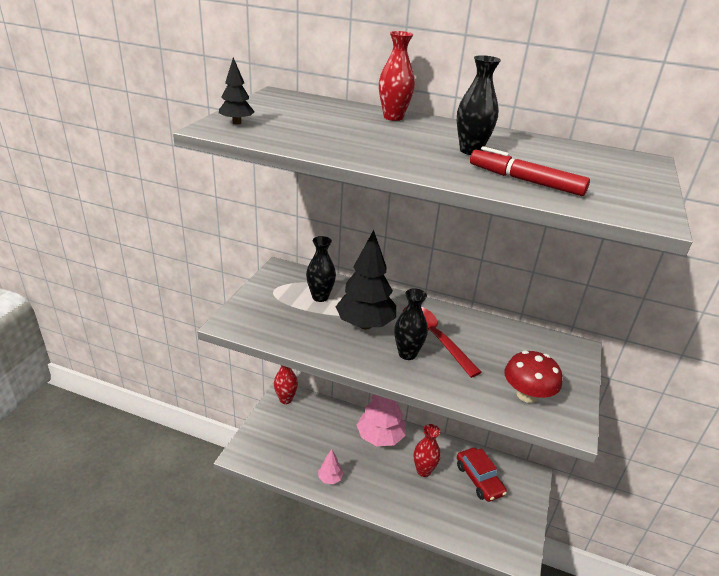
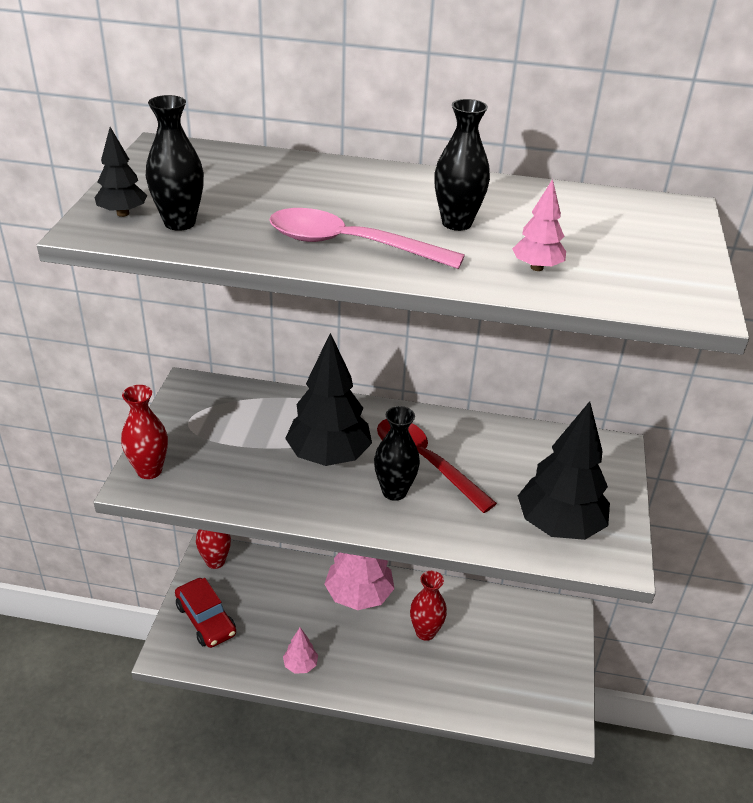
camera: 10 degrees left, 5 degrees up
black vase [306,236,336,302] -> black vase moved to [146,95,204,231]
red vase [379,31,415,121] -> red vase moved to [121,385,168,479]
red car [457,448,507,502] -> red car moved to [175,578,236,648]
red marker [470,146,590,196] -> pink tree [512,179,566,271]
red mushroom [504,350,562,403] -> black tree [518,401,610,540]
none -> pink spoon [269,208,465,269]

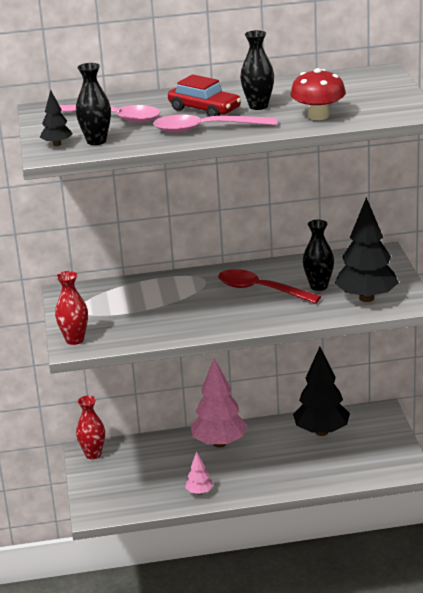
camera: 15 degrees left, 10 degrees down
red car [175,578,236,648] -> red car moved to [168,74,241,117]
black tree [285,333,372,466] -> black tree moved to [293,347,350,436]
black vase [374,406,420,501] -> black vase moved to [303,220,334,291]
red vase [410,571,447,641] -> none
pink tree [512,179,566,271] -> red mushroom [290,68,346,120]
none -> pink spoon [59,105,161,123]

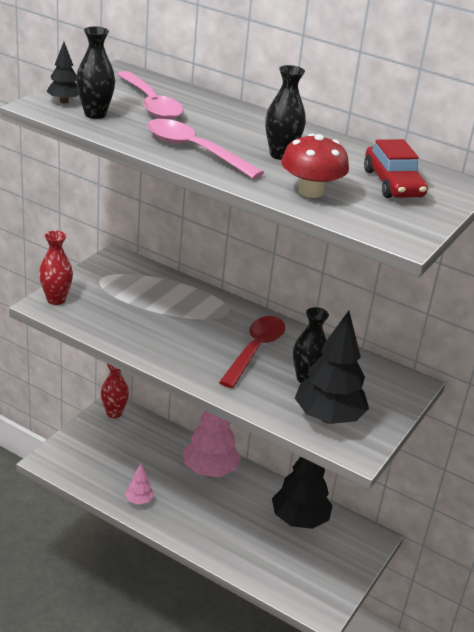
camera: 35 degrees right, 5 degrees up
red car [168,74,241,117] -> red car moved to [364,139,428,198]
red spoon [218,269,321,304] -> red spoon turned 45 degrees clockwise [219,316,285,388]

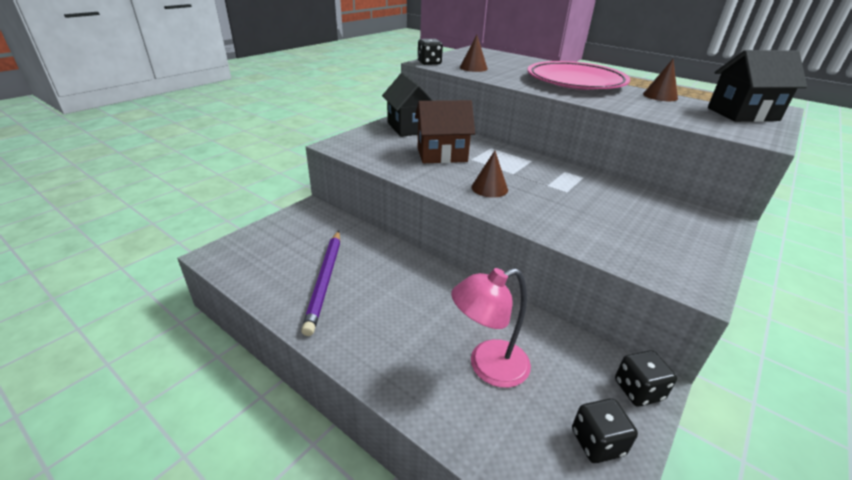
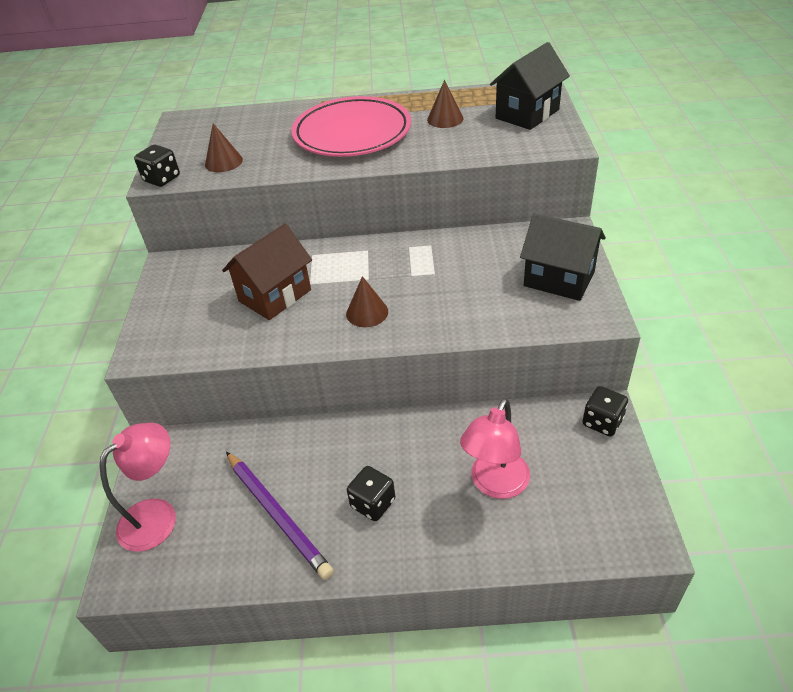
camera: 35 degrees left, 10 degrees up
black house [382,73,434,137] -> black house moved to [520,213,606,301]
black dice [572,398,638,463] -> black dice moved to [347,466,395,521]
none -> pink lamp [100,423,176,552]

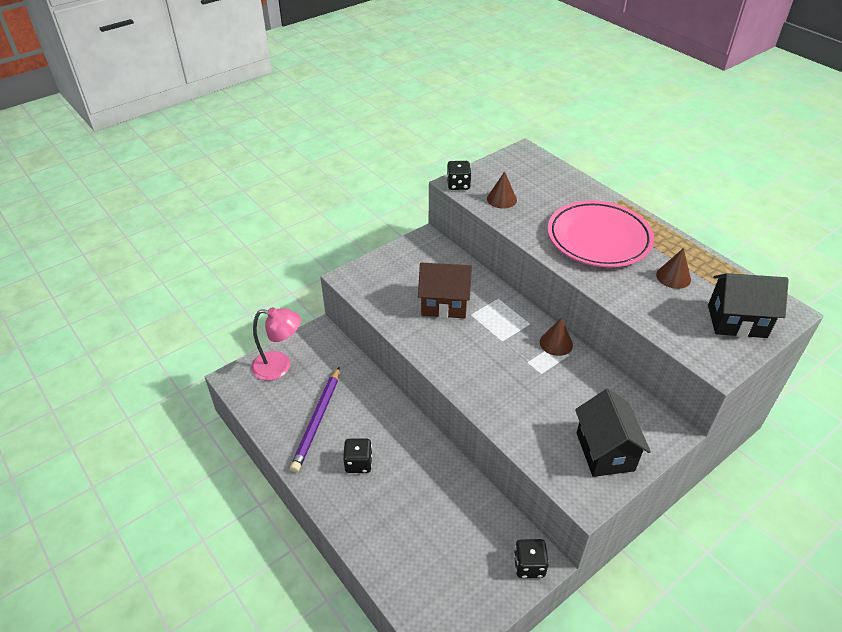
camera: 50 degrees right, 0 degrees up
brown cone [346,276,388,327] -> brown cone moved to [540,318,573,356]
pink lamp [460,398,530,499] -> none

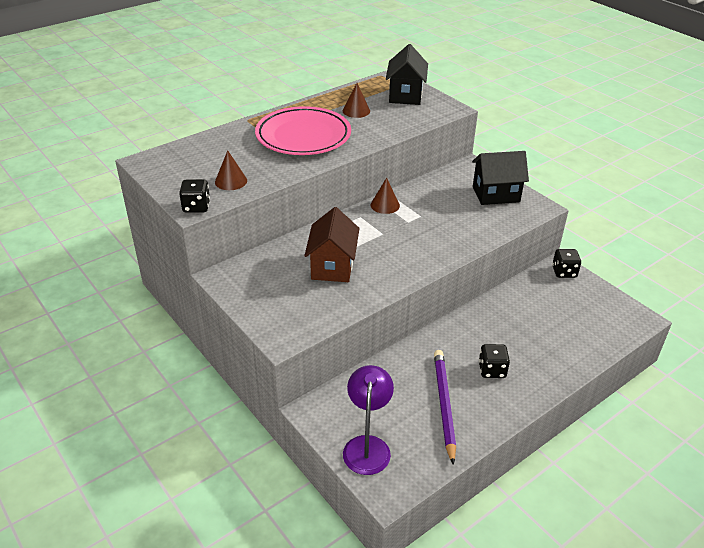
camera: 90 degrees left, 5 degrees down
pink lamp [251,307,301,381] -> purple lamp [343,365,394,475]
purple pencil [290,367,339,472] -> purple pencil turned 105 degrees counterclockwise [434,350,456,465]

* * * * *

When a line in the records above contains the word "lamp", copy it.

none -> pink lamp [100,423,176,552]
pink lamp [460,398,530,499] -> none
pink lamp [251,307,301,381] -> purple lamp [343,365,394,475]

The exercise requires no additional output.